(Coordinate-based change listings)
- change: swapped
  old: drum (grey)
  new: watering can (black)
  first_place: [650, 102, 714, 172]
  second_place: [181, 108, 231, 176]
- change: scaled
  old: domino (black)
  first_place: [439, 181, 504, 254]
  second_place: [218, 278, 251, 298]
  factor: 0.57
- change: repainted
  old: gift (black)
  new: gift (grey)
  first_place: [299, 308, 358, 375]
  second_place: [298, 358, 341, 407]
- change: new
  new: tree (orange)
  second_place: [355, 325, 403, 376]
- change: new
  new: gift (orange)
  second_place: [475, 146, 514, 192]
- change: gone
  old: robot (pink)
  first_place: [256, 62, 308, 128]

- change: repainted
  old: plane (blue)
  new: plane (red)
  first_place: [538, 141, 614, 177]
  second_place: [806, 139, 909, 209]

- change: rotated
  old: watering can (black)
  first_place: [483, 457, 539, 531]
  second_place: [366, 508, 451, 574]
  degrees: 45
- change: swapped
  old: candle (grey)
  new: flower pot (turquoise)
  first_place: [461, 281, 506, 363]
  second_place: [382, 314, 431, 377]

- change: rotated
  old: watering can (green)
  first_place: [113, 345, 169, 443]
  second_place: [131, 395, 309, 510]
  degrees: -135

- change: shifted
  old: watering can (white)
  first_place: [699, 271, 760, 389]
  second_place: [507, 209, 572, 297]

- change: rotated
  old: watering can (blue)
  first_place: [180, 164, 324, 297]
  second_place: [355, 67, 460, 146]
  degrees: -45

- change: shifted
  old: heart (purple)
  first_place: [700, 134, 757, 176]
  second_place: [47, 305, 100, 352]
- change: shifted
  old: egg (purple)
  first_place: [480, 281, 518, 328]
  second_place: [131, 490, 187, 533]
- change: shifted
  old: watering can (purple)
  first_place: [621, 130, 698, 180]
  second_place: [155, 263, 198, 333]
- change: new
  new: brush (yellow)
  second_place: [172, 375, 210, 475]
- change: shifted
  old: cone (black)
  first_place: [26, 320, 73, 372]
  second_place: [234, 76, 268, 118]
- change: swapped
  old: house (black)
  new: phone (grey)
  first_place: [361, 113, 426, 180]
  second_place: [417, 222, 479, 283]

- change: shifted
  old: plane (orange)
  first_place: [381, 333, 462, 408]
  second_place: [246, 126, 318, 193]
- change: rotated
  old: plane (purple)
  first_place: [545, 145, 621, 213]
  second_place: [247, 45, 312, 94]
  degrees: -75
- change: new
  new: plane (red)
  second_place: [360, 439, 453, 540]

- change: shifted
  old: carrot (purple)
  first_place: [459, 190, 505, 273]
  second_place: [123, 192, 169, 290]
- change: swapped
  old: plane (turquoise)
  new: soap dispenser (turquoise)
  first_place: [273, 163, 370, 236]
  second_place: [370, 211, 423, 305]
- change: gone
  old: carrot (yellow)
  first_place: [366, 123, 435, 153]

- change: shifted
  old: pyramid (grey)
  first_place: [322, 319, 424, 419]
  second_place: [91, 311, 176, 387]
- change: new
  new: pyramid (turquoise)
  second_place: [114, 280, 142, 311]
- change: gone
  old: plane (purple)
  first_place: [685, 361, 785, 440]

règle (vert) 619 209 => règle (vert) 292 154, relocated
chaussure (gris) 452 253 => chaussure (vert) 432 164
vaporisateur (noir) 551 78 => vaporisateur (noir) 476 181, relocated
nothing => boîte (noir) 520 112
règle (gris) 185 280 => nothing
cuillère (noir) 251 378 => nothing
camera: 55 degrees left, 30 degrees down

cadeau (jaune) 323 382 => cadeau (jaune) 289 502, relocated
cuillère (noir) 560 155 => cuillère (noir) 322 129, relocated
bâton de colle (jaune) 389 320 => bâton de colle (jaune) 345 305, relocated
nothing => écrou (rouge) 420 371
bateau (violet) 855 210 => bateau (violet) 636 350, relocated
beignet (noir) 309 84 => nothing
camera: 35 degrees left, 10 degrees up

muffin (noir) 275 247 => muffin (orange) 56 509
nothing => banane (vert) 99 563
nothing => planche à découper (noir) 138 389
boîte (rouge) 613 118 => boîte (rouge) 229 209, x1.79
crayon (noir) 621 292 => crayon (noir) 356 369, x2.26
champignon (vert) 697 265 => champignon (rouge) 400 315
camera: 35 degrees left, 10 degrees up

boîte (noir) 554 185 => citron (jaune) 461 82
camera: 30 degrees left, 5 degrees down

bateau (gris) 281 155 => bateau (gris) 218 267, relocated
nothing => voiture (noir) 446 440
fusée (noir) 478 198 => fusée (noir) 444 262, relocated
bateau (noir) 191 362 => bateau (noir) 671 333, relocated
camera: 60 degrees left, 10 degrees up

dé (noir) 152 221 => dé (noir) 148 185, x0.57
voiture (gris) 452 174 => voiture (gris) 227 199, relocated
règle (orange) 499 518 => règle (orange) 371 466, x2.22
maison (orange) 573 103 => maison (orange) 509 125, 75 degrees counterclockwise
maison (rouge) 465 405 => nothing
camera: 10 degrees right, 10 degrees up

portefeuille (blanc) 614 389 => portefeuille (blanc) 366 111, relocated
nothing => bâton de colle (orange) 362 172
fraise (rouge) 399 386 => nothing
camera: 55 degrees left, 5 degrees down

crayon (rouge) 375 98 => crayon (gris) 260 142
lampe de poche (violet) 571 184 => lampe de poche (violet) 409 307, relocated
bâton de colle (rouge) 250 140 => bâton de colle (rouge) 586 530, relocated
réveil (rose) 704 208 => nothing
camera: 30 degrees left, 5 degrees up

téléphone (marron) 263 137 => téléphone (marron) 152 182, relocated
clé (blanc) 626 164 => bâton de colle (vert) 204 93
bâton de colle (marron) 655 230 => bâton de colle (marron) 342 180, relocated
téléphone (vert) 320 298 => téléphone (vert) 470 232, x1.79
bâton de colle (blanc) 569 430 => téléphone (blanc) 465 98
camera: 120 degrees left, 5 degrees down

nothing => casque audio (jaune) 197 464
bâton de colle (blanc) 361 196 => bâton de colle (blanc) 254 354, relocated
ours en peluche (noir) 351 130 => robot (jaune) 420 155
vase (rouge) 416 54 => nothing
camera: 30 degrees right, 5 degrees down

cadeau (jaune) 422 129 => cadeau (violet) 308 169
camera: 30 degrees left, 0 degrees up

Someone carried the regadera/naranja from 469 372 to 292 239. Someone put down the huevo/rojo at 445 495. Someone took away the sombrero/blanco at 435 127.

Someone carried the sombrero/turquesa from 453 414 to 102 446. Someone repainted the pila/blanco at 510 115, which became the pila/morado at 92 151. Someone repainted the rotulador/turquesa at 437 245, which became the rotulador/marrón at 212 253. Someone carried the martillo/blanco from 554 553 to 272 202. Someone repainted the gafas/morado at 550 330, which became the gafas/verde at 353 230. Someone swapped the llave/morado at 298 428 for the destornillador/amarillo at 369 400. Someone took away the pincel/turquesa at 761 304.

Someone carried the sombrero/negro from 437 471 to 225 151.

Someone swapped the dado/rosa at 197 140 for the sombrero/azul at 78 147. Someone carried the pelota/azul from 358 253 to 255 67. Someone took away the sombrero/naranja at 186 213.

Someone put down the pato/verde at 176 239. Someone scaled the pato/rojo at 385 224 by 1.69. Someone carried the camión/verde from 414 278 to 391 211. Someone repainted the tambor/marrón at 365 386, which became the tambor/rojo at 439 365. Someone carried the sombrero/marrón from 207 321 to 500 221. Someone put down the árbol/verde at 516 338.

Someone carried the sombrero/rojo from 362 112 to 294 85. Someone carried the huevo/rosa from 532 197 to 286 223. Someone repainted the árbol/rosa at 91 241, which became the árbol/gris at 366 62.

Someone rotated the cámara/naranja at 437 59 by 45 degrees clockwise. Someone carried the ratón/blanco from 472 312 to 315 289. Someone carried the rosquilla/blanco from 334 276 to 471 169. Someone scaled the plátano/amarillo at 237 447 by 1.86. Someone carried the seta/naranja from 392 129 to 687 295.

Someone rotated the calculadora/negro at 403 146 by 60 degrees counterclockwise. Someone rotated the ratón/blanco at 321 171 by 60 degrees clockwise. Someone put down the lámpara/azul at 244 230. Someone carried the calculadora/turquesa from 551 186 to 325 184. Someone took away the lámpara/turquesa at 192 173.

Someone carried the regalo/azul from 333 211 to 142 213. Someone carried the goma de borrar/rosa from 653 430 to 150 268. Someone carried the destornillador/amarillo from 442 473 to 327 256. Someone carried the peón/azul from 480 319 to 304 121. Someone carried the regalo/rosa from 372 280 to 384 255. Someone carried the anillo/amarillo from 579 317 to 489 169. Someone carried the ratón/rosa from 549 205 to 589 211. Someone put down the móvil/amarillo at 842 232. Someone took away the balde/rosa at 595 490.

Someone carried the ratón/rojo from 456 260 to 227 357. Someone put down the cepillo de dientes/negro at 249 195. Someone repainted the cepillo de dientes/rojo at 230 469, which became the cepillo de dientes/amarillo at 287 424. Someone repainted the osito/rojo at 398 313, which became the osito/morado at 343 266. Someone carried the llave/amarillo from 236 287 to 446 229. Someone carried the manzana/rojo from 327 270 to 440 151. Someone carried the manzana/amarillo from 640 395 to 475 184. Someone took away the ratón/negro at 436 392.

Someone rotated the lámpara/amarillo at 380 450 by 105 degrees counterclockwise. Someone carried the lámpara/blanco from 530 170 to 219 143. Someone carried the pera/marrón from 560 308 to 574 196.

Work order. Copy out, word for word, the part of the entries above that begins at the line with "nothing => boîte (noir) 520 112" and ends at the line with "cuillère (noir) 251 378 => nothing", including both.

The answer.
nothing => boîte (noir) 520 112
règle (gris) 185 280 => nothing
cuillère (noir) 251 378 => nothing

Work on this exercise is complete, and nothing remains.